DATA RECORDS Block Start
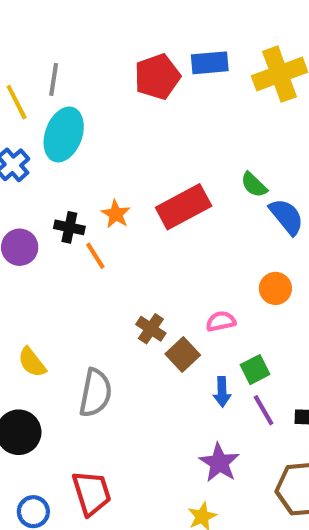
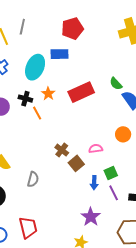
blue rectangle: (210, 63) -> (60, 54), moved
cyan ellipse: (64, 134) -> (35, 67), moved
gray semicircle: (95, 393) -> (33, 179), size x0.7

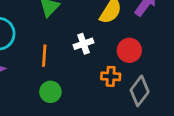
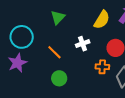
orange line: (44, 56) -> (54, 52), turned -49

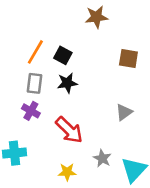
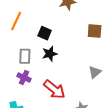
orange line: (35, 52) -> (16, 21), moved

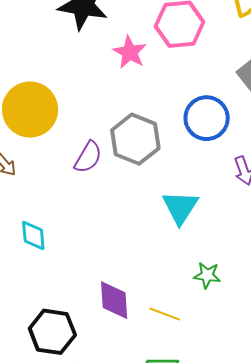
DATA RECORDS Block End
TASK PROMPT
Where the data contains images, drop them and print the rest exactly.

TASK SOLUTION
blue rectangle: (210, 63) -> (60, 54), moved
cyan ellipse: (64, 134) -> (35, 67), moved
gray semicircle: (95, 393) -> (33, 179), size x0.7

orange line: (44, 56) -> (54, 52), turned -49

orange line: (35, 52) -> (16, 21), moved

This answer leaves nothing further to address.